(Spatial reasoning data)
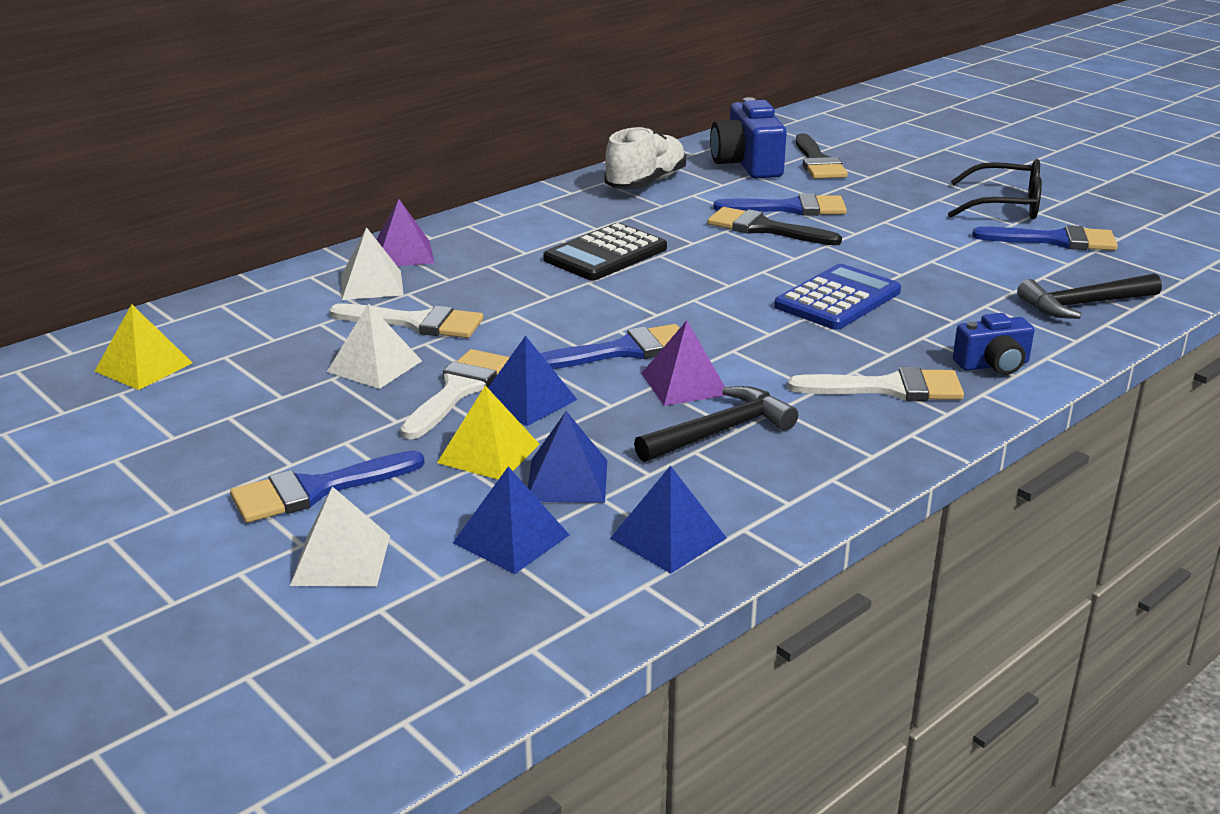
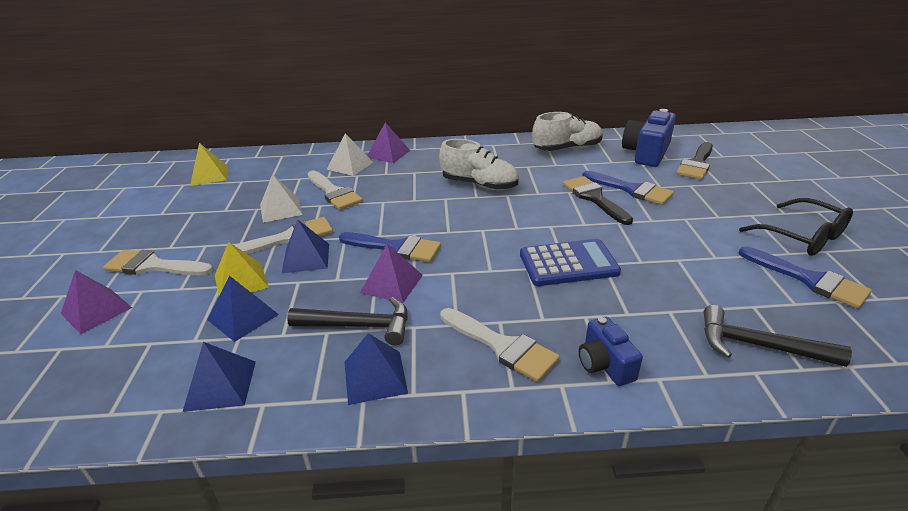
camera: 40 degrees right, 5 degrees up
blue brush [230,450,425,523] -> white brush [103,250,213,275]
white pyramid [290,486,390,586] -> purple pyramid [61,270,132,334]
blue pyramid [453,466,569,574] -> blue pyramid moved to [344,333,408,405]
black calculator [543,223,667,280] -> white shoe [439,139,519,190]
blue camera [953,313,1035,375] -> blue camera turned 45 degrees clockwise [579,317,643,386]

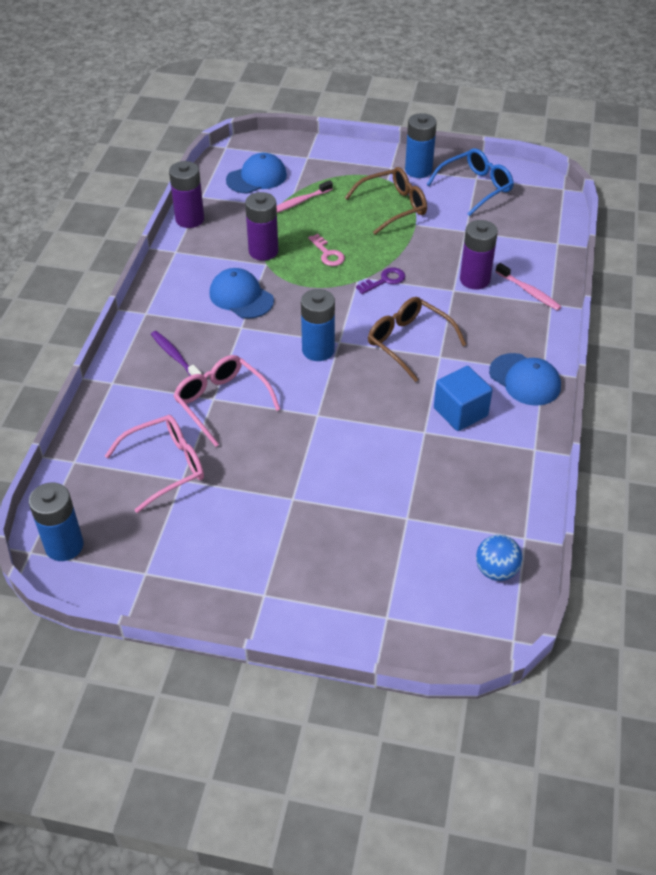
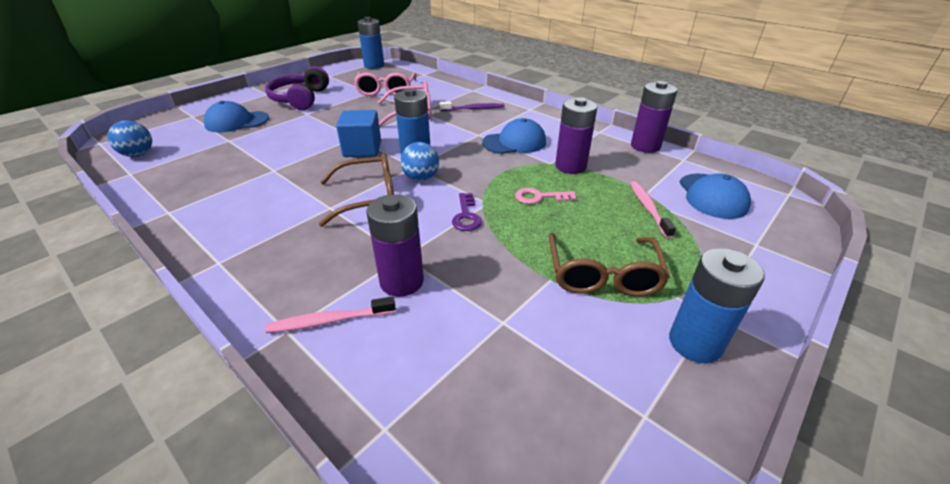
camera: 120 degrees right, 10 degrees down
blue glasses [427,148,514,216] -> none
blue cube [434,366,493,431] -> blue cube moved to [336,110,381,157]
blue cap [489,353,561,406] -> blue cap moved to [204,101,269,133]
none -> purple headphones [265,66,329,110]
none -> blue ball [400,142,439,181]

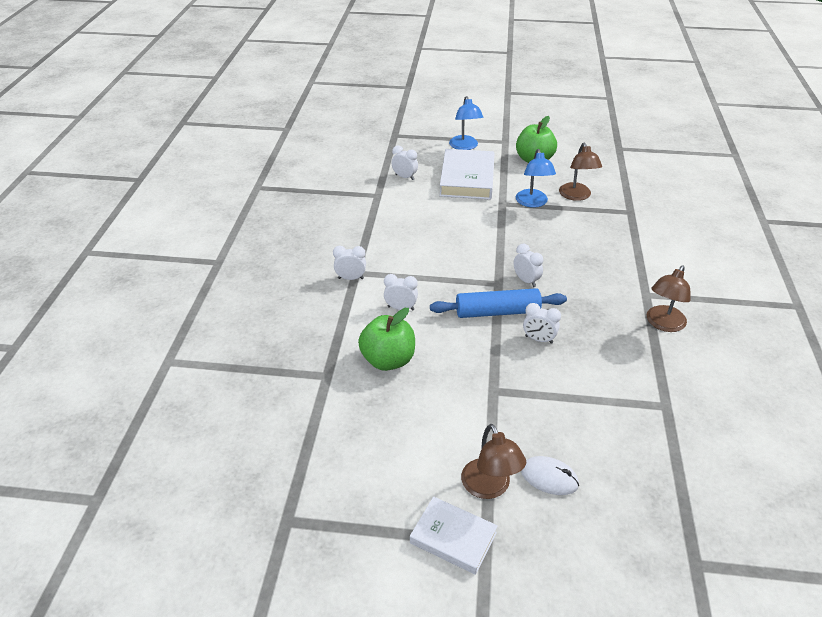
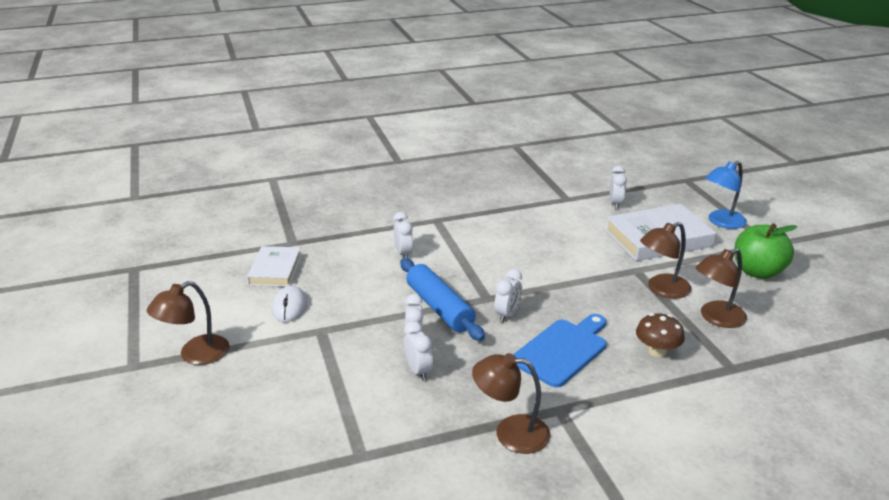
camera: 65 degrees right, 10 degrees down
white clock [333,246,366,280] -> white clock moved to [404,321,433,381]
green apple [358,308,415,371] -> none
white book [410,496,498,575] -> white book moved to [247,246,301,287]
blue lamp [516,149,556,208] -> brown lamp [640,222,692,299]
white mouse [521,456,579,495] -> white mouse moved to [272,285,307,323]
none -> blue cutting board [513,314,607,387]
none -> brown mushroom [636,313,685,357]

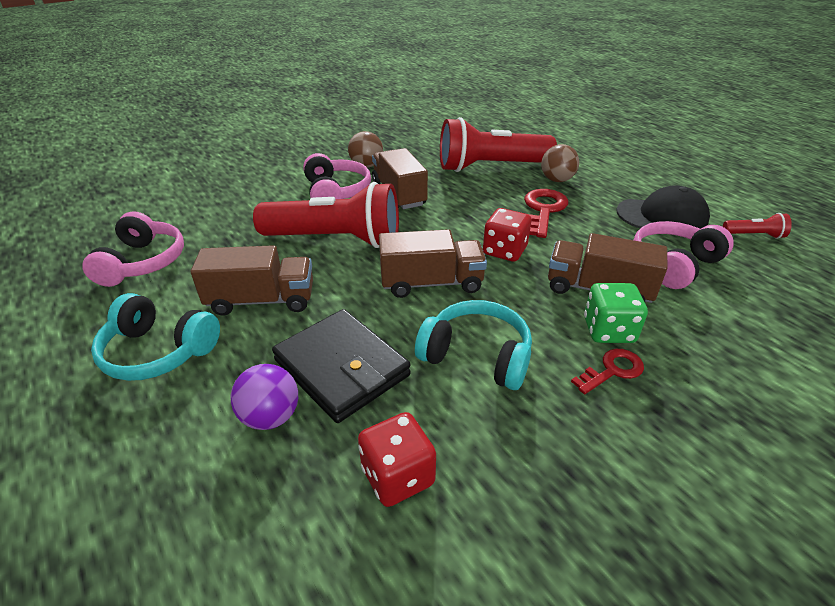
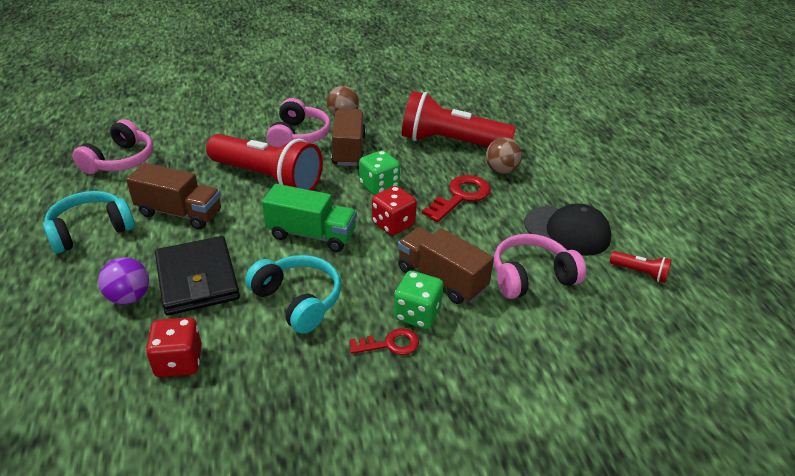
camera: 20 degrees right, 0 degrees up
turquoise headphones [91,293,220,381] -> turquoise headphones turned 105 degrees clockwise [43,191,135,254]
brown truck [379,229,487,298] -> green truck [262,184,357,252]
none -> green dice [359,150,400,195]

TASK TO COMPLETE:
In the entries above, find each line with the string "camera" and copy it.

THE ANSWER:
camera: 40 degrees right, 5 degrees up
blue camera [953,313,1035,375] -> blue camera turned 45 degrees clockwise [579,317,643,386]
camera: 120 degrees right, 10 degrees down
camera: 65 degrees right, 10 degrees down
camera: 20 degrees right, 0 degrees up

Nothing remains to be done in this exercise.